- _WORK REQUEST_
Locate the word "moved" in the entries below, then gather every line that holds it.

- _PROVIDED DATA_
*** Begin section ***

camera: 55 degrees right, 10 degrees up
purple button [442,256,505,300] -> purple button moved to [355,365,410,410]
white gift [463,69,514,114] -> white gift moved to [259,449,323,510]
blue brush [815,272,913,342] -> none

*** End section ***
*** Begin section ***

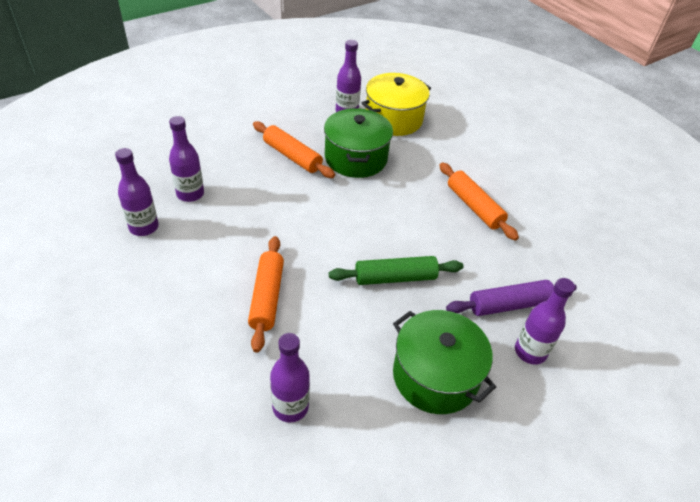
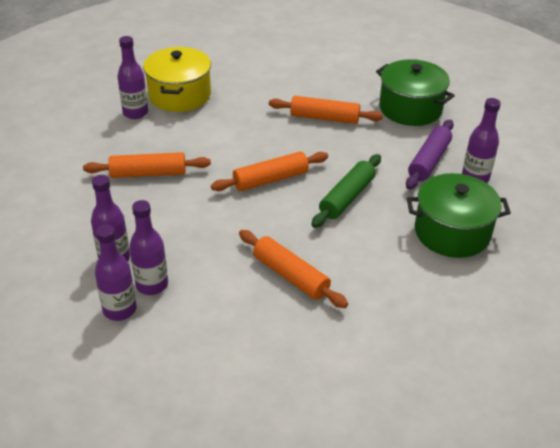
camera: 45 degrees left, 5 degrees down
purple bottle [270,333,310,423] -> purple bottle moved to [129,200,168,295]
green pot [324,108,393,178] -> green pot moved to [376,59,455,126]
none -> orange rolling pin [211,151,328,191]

*** End section ***

- _TASK ANSWER_
purple button [442,256,505,300] -> purple button moved to [355,365,410,410]
white gift [463,69,514,114] -> white gift moved to [259,449,323,510]
purple bottle [270,333,310,423] -> purple bottle moved to [129,200,168,295]
green pot [324,108,393,178] -> green pot moved to [376,59,455,126]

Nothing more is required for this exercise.